___ SUPPLIED MATERIAL ___
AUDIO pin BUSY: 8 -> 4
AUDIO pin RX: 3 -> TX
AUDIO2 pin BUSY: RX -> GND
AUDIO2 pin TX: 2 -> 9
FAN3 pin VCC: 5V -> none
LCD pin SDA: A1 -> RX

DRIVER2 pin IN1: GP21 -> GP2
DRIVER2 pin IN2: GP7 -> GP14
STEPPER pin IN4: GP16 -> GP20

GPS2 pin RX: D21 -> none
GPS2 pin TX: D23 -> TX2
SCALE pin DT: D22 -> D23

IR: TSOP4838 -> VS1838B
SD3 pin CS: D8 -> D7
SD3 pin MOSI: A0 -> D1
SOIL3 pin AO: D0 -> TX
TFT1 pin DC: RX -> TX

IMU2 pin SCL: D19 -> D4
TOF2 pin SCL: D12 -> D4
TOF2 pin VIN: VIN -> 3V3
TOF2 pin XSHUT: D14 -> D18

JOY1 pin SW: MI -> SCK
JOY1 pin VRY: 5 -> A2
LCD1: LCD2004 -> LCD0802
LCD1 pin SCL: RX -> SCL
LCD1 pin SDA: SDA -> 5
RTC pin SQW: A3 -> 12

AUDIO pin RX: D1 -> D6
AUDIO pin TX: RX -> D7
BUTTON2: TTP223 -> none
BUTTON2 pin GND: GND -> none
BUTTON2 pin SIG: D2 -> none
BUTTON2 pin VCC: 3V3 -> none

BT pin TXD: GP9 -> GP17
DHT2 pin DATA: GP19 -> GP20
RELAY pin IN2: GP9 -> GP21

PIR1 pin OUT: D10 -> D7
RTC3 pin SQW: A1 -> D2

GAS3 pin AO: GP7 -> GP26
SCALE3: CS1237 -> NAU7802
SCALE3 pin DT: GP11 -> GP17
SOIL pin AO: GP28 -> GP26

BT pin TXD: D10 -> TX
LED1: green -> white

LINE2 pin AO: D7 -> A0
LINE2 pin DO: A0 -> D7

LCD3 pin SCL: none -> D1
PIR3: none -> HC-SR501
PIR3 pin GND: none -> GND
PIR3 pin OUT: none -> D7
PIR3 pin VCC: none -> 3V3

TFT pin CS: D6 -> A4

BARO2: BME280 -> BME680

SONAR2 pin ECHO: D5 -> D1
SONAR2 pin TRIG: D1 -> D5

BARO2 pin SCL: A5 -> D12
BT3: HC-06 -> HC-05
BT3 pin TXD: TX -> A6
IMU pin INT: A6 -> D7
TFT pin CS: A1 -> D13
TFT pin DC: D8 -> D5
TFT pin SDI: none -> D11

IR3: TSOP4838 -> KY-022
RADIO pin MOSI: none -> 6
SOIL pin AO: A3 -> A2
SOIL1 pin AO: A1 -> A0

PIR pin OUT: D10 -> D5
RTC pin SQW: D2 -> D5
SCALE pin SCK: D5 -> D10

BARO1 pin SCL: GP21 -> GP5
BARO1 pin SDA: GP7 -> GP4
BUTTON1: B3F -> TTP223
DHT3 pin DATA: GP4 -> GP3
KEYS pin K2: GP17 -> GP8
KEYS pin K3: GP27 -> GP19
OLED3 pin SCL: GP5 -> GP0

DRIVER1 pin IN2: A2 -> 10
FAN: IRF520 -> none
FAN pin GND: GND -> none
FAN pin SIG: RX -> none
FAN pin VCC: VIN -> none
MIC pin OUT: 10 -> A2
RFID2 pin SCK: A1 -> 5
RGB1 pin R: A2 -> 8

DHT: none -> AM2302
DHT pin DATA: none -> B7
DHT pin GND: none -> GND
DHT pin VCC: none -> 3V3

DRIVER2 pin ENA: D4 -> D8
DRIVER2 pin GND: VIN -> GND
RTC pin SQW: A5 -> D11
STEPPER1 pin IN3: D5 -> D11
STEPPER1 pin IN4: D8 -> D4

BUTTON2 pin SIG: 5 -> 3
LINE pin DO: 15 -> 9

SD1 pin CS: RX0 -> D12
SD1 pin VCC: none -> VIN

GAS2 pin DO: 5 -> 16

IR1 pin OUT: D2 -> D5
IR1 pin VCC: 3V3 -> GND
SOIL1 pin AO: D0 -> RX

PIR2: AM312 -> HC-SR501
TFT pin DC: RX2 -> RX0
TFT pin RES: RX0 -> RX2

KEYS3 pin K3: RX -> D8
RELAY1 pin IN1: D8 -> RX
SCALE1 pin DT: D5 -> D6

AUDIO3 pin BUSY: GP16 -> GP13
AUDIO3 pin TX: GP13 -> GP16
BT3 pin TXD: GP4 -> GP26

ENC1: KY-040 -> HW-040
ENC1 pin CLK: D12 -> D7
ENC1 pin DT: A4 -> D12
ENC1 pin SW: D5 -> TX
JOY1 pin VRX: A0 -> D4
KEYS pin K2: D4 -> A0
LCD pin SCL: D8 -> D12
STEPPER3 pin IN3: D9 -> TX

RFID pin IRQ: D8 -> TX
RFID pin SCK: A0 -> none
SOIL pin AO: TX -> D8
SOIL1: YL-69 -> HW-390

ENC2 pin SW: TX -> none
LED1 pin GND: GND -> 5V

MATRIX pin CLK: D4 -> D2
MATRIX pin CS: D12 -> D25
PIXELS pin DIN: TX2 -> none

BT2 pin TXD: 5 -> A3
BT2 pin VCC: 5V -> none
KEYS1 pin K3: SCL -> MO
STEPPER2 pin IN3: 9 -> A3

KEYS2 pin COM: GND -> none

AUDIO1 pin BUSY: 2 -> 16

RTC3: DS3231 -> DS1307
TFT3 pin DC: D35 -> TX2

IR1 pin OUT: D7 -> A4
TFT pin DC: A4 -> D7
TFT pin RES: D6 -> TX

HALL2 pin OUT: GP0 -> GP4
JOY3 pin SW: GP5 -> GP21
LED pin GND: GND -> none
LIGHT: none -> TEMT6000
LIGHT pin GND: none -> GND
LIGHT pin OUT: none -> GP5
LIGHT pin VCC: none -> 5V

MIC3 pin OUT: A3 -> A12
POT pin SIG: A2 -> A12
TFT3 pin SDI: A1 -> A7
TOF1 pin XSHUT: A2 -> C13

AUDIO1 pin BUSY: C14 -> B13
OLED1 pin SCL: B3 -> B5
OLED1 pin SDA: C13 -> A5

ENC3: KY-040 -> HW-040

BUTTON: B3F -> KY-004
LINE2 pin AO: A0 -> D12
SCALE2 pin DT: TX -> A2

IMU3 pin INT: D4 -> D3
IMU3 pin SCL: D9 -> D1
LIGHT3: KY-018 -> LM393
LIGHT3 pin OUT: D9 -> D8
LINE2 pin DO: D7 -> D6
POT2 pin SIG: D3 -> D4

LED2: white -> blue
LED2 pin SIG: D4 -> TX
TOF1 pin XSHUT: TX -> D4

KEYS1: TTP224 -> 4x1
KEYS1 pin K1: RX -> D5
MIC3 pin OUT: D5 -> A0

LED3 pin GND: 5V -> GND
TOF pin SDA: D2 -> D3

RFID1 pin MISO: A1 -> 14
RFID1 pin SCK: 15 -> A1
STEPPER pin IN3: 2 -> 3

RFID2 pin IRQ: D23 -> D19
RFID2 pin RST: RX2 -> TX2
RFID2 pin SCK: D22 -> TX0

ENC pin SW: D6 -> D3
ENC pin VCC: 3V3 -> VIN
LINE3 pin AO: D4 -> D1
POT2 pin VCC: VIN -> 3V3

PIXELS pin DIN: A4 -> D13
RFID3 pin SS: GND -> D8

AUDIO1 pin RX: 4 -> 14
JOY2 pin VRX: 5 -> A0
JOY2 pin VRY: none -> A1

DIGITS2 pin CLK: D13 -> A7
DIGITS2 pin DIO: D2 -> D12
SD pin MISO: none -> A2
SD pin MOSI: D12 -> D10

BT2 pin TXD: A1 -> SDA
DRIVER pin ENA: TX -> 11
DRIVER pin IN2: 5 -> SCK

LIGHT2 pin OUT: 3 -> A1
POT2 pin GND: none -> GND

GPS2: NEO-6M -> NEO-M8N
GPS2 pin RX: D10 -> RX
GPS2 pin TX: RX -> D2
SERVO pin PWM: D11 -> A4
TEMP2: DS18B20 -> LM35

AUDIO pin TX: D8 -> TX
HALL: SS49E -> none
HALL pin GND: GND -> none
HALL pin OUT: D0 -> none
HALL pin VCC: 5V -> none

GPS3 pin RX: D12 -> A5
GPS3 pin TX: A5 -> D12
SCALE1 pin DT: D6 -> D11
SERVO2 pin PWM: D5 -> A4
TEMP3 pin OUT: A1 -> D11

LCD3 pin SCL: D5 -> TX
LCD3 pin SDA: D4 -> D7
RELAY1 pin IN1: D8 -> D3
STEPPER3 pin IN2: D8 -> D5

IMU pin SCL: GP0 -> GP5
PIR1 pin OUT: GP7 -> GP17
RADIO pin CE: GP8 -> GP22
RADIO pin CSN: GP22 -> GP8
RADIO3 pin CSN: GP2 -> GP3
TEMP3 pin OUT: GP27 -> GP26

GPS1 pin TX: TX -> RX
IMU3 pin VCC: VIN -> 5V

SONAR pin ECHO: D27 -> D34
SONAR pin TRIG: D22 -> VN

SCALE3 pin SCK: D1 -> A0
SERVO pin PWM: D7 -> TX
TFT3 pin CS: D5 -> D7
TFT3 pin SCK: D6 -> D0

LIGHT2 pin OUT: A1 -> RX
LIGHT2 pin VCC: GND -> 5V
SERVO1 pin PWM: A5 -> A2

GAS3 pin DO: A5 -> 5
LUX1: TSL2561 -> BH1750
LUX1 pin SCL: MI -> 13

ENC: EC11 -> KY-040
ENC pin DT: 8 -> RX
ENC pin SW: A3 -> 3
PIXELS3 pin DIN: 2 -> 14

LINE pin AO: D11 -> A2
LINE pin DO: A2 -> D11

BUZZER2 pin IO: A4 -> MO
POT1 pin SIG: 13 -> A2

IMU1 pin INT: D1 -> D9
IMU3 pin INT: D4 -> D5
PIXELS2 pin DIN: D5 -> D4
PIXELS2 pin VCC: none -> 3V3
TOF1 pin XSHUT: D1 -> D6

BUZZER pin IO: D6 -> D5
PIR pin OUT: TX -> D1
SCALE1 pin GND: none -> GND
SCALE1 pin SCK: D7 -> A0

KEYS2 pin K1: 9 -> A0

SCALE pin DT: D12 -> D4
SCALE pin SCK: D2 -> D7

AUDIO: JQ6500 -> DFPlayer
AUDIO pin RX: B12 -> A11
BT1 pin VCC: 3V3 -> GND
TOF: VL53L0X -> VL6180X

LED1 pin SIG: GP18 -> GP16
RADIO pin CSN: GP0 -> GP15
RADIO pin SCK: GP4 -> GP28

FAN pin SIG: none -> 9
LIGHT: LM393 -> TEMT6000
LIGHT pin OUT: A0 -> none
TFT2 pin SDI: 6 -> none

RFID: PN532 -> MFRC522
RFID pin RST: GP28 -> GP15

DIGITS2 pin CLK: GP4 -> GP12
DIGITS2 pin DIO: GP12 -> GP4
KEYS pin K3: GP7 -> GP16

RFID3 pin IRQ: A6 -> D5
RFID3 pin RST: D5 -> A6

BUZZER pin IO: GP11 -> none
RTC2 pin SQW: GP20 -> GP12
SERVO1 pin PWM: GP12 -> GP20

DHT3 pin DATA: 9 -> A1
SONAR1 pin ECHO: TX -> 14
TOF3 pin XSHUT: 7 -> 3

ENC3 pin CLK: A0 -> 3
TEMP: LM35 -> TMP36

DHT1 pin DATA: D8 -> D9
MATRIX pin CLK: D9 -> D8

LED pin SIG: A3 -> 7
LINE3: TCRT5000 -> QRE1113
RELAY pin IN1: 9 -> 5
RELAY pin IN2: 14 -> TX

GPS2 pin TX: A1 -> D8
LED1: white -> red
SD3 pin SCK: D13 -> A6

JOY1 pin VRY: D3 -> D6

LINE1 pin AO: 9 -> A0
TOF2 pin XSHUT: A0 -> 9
___
> **TASK DETAILS**
Start with the line above that contains "AUDIO pin RX: D1 -> D6" and end with the line that contains "IR1 pin OUT: D2 -> D5". Write out those lines exactly, and only those.

> **EXERCISE ANSWER**
AUDIO pin RX: D1 -> D6
AUDIO pin TX: RX -> D7
BUTTON2: TTP223 -> none
BUTTON2 pin GND: GND -> none
BUTTON2 pin SIG: D2 -> none
BUTTON2 pin VCC: 3V3 -> none

BT pin TXD: GP9 -> GP17
DHT2 pin DATA: GP19 -> GP20
RELAY pin IN2: GP9 -> GP21

PIR1 pin OUT: D10 -> D7
RTC3 pin SQW: A1 -> D2

GAS3 pin AO: GP7 -> GP26
SCALE3: CS1237 -> NAU7802
SCALE3 pin DT: GP11 -> GP17
SOIL pin AO: GP28 -> GP26

BT pin TXD: D10 -> TX
LED1: green -> white

LINE2 pin AO: D7 -> A0
LINE2 pin DO: A0 -> D7

LCD3 pin SCL: none -> D1
PIR3: none -> HC-SR501
PIR3 pin GND: none -> GND
PIR3 pin OUT: none -> D7
PIR3 pin VCC: none -> 3V3

TFT pin CS: D6 -> A4

BARO2: BME280 -> BME680

SONAR2 pin ECHO: D5 -> D1
SONAR2 pin TRIG: D1 -> D5

BARO2 pin SCL: A5 -> D12
BT3: HC-06 -> HC-05
BT3 pin TXD: TX -> A6
IMU pin INT: A6 -> D7
TFT pin CS: A1 -> D13
TFT pin DC: D8 -> D5
TFT pin SDI: none -> D11

IR3: TSOP4838 -> KY-022
RADIO pin MOSI: none -> 6
SOIL pin AO: A3 -> A2
SOIL1 pin AO: A1 -> A0

PIR pin OUT: D10 -> D5
RTC pin SQW: D2 -> D5
SCALE pin SCK: D5 -> D10

BARO1 pin SCL: GP21 -> GP5
BARO1 pin SDA: GP7 -> GP4
BUTTON1: B3F -> TTP223
DHT3 pin DATA: GP4 -> GP3
KEYS pin K2: GP17 -> GP8
KEYS pin K3: GP27 -> GP19
OLED3 pin SCL: GP5 -> GP0

DRIVER1 pin IN2: A2 -> 10
FAN: IRF520 -> none
FAN pin GND: GND -> none
FAN pin SIG: RX -> none
FAN pin VCC: VIN -> none
MIC pin OUT: 10 -> A2
RFID2 pin SCK: A1 -> 5
RGB1 pin R: A2 -> 8

DHT: none -> AM2302
DHT pin DATA: none -> B7
DHT pin GND: none -> GND
DHT pin VCC: none -> 3V3

DRIVER2 pin ENA: D4 -> D8
DRIVER2 pin GND: VIN -> GND
RTC pin SQW: A5 -> D11
STEPPER1 pin IN3: D5 -> D11
STEPPER1 pin IN4: D8 -> D4

BUTTON2 pin SIG: 5 -> 3
LINE pin DO: 15 -> 9

SD1 pin CS: RX0 -> D12
SD1 pin VCC: none -> VIN

GAS2 pin DO: 5 -> 16

IR1 pin OUT: D2 -> D5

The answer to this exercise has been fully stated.